[Task statement]:
Would you please copy every line from the records that contains the word "parking"?

Stored data
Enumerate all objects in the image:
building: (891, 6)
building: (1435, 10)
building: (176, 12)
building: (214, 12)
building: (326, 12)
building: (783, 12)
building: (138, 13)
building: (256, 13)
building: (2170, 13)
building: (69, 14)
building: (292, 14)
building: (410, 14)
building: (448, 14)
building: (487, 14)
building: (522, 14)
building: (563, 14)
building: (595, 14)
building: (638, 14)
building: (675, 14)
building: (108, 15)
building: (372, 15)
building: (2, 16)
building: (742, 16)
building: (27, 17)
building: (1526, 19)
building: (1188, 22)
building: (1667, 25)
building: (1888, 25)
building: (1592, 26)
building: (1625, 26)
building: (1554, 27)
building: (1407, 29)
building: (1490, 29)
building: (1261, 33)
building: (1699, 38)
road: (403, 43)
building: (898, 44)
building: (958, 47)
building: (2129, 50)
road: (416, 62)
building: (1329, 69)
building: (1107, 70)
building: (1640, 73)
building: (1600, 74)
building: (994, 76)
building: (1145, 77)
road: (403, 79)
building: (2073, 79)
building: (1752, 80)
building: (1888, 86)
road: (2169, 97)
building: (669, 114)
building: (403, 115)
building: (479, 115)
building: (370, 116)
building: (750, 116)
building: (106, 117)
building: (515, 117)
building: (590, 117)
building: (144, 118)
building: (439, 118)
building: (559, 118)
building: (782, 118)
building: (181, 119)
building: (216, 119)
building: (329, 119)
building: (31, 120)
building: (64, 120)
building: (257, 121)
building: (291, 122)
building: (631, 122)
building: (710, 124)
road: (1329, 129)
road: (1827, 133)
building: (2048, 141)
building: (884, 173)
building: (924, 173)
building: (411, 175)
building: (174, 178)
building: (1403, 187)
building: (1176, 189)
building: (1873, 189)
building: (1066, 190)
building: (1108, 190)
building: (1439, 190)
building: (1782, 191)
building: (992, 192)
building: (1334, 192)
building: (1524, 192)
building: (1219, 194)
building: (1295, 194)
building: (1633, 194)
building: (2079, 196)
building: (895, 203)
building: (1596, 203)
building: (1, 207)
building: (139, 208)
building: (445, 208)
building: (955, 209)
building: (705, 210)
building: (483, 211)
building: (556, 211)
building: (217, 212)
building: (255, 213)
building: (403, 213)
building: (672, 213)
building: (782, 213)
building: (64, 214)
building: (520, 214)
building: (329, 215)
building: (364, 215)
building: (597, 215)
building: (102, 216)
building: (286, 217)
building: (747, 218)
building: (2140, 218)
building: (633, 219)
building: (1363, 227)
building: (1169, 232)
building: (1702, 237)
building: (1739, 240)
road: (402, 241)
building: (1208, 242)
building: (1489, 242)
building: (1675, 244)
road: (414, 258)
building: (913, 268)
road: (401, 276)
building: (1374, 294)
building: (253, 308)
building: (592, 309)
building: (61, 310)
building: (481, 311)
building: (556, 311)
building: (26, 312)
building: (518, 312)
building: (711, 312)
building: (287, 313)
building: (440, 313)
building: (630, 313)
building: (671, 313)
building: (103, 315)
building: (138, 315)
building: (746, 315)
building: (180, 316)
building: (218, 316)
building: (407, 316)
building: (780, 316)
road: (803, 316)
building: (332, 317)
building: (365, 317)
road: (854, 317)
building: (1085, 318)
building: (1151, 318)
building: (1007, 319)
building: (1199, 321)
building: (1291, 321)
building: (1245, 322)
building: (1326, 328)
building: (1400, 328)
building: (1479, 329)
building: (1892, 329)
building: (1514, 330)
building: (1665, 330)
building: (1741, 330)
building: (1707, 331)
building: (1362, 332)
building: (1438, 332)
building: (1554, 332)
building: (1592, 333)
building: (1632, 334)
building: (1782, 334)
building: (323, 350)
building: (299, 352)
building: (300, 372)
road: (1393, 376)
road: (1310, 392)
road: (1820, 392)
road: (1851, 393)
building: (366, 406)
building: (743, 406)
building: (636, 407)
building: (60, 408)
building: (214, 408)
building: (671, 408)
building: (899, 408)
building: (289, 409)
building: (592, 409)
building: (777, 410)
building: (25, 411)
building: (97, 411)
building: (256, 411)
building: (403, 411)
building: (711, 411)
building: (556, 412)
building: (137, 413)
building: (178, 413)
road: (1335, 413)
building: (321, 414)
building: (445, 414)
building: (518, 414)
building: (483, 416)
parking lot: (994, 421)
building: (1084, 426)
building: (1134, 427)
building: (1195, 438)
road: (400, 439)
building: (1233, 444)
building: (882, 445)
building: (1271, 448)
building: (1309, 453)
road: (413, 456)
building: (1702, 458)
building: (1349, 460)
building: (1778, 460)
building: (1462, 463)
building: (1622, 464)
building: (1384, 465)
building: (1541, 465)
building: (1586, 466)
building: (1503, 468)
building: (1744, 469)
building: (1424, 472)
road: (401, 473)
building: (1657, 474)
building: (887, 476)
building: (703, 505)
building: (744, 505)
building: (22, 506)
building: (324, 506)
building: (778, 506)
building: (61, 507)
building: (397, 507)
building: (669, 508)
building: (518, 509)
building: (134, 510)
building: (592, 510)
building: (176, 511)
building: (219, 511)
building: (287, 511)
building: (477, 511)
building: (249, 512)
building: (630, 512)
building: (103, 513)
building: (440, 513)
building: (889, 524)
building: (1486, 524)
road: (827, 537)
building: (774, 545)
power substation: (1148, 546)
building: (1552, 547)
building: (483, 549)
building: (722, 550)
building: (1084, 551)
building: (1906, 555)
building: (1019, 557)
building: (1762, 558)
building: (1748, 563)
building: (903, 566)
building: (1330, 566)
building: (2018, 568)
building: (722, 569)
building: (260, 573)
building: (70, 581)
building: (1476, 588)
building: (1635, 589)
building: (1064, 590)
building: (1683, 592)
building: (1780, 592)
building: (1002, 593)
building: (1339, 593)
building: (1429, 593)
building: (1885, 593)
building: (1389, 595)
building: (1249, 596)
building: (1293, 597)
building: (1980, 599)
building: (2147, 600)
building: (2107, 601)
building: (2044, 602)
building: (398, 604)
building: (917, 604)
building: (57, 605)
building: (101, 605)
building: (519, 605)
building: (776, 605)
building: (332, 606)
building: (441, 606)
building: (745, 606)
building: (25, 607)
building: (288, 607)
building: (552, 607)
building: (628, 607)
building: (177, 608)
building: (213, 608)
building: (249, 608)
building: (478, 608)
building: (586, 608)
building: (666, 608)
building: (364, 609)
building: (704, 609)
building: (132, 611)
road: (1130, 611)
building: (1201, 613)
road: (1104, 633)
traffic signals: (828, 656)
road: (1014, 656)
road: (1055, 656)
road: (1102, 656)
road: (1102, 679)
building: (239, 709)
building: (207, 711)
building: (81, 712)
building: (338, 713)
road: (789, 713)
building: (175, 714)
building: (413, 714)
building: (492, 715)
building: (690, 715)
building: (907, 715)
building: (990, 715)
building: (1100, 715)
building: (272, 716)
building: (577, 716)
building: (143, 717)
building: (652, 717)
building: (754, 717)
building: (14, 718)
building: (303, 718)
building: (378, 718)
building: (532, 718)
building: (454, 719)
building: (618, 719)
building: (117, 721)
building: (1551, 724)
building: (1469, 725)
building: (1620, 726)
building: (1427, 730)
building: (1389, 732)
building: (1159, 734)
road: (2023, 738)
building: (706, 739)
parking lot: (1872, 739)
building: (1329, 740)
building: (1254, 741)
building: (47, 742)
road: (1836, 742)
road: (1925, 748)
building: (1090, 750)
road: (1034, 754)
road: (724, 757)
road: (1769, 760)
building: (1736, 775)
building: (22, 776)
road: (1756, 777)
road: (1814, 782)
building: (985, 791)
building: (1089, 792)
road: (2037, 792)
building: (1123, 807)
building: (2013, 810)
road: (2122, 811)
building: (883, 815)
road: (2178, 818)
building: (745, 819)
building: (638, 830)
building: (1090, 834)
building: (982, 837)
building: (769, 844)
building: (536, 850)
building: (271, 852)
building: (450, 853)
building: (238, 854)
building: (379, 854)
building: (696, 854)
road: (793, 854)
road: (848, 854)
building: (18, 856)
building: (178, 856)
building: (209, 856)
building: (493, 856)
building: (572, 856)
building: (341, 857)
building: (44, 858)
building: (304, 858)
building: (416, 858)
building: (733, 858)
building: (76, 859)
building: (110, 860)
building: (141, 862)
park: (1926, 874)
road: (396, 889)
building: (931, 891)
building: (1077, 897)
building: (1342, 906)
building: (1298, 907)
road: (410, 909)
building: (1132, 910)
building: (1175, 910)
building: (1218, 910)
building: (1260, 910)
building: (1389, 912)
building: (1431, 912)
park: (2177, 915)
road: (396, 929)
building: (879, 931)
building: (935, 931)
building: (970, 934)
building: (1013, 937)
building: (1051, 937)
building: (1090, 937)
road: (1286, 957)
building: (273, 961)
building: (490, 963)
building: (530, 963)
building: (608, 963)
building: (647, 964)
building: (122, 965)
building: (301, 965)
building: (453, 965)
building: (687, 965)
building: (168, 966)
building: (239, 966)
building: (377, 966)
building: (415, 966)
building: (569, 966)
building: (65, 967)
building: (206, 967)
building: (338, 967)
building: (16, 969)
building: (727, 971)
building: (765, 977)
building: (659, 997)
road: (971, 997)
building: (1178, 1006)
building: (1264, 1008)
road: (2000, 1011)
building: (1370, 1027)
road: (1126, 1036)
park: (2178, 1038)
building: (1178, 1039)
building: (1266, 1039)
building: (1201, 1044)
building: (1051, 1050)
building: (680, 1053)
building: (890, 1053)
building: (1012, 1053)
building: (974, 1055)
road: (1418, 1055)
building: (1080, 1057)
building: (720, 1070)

[Solution for this task]:
parking lot: (994, 421)
parking lot: (1872, 739)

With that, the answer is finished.